- [Directions]: Print each record that follows exactly, leaving the pictures behind.

───── Supplied material

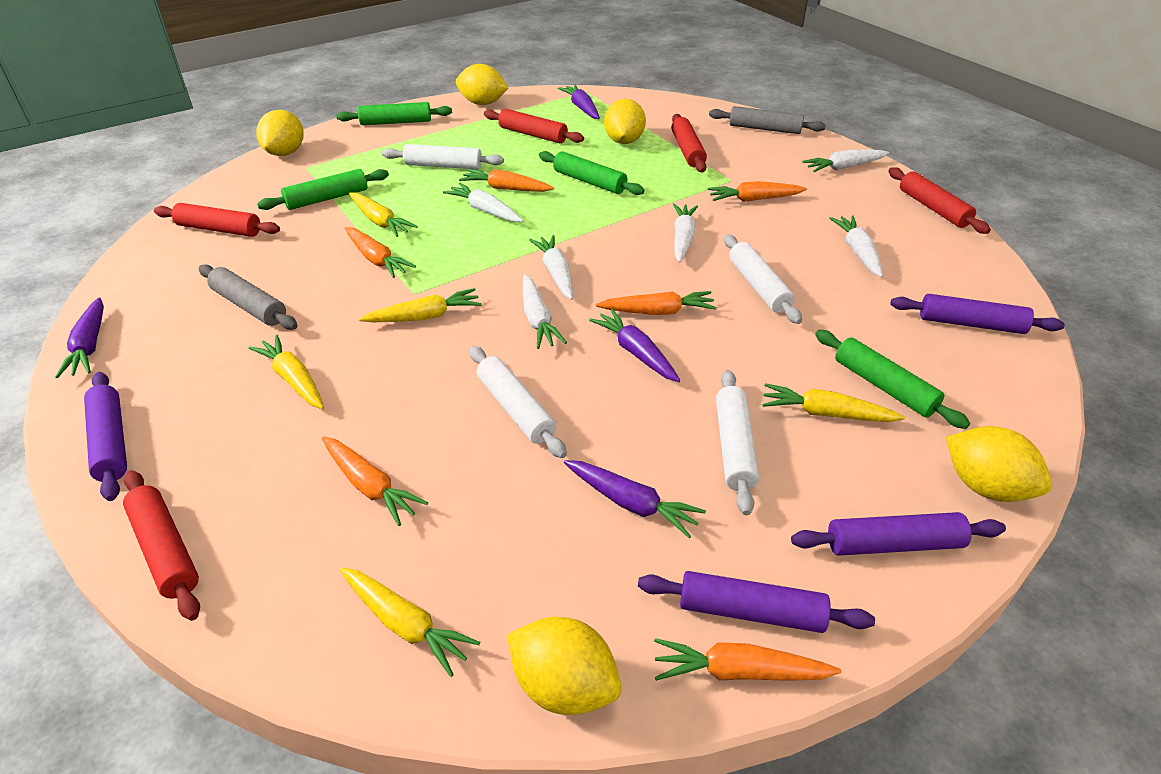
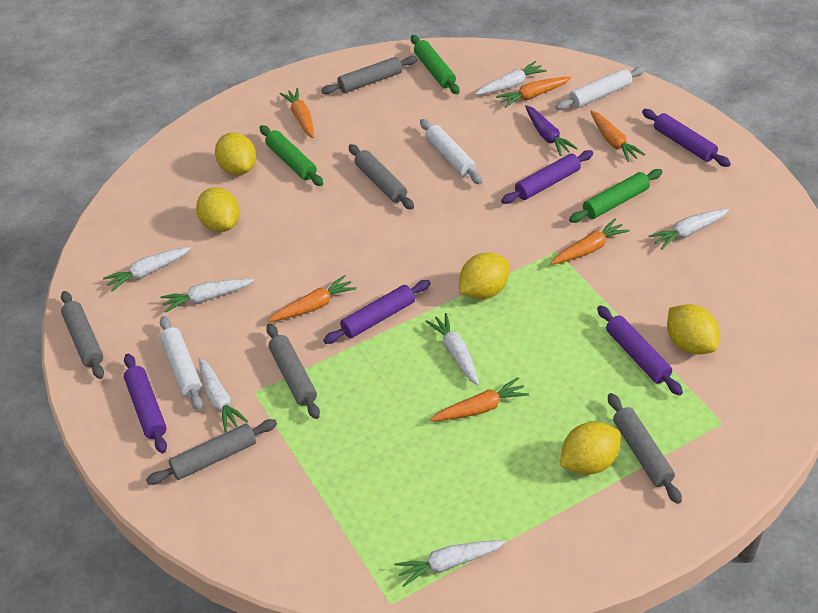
green rolling pin: 4 -> 3
grey rolling pin: 2 -> 6
purple carrot: 4 -> 1
purple rolling pin: 4 -> 5
red rolling pin: 5 -> 0
white carrot: 6 -> 7
white rolling pin: 4 -> 3
yellow carrot: 5 -> 0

──────────

- [Answer to this problem]:
green rolling pin: 4 -> 3
grey rolling pin: 2 -> 6
purple carrot: 4 -> 1
purple rolling pin: 4 -> 5
red rolling pin: 5 -> 0
white carrot: 6 -> 7
white rolling pin: 4 -> 3
yellow carrot: 5 -> 0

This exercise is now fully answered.